## TASK BRIEF:
No pictures should be carried over. Output all other parts of the entries verbatim.

## DATA:
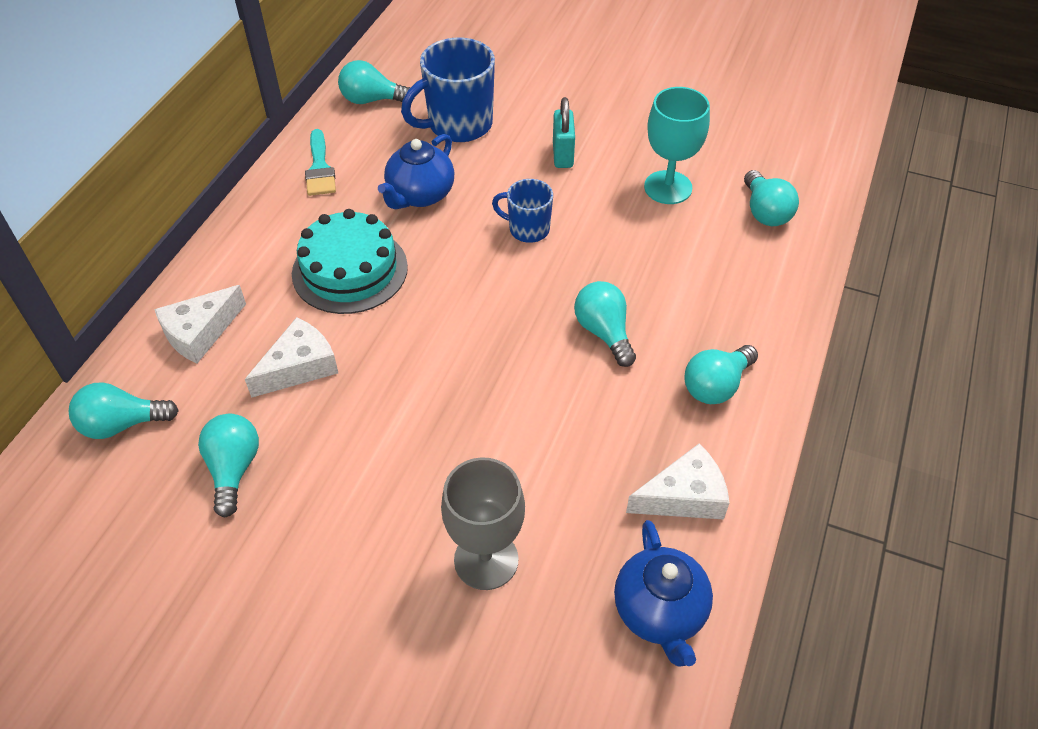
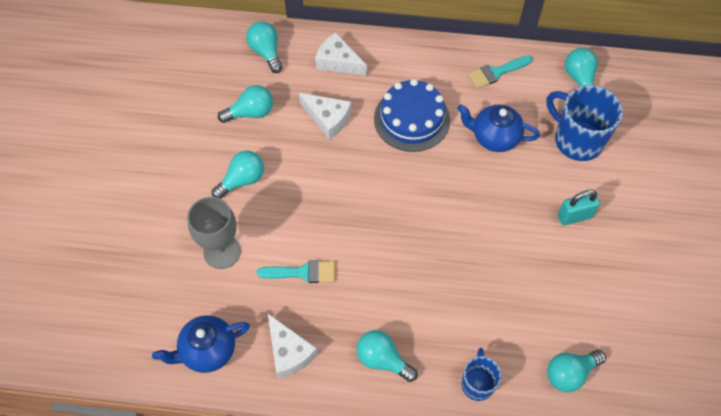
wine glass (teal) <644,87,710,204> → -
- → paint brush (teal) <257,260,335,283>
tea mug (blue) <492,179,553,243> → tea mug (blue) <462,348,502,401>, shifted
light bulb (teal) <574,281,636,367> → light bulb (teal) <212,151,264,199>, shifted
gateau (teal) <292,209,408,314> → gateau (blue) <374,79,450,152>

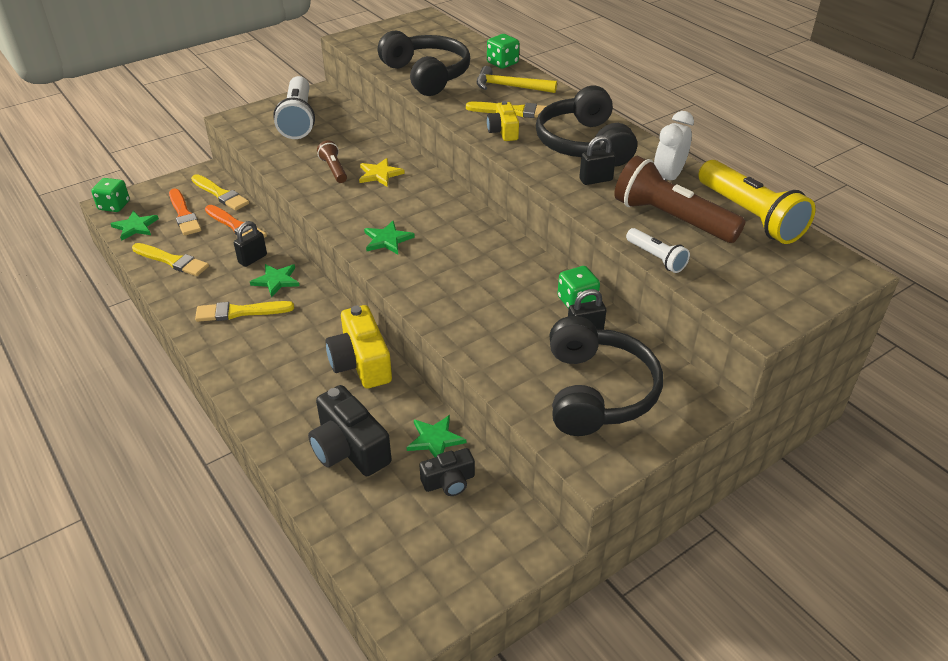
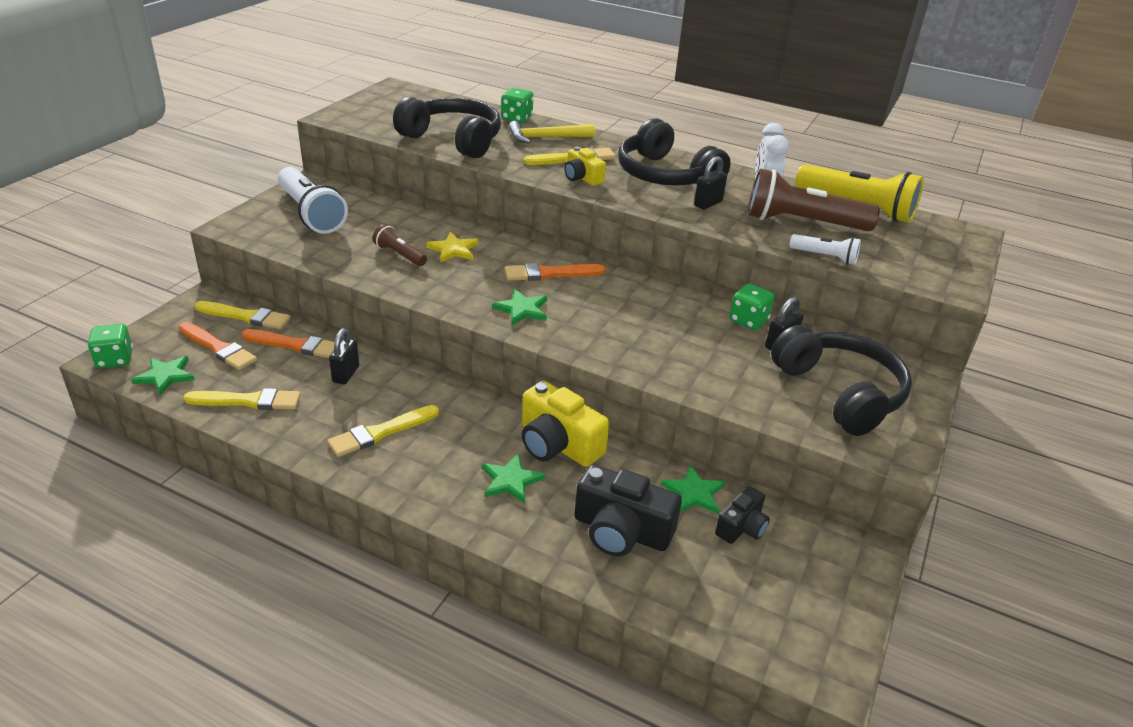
- → paint brush (orange) <504,263,606,281>
star (leaf-green) <250,264,300,297> → star (leaf-green) <482,454,545,504>, shifted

## ANSWER SECTION:
wine glass (teal) <644,87,710,204> → -
- → paint brush (teal) <257,260,335,283>
tea mug (blue) <492,179,553,243> → tea mug (blue) <462,348,502,401>, shifted
light bulb (teal) <574,281,636,367> → light bulb (teal) <212,151,264,199>, shifted
gateau (teal) <292,209,408,314> → gateau (blue) <374,79,450,152>

- → paint brush (orange) <504,263,606,281>
star (leaf-green) <250,264,300,297> → star (leaf-green) <482,454,545,504>, shifted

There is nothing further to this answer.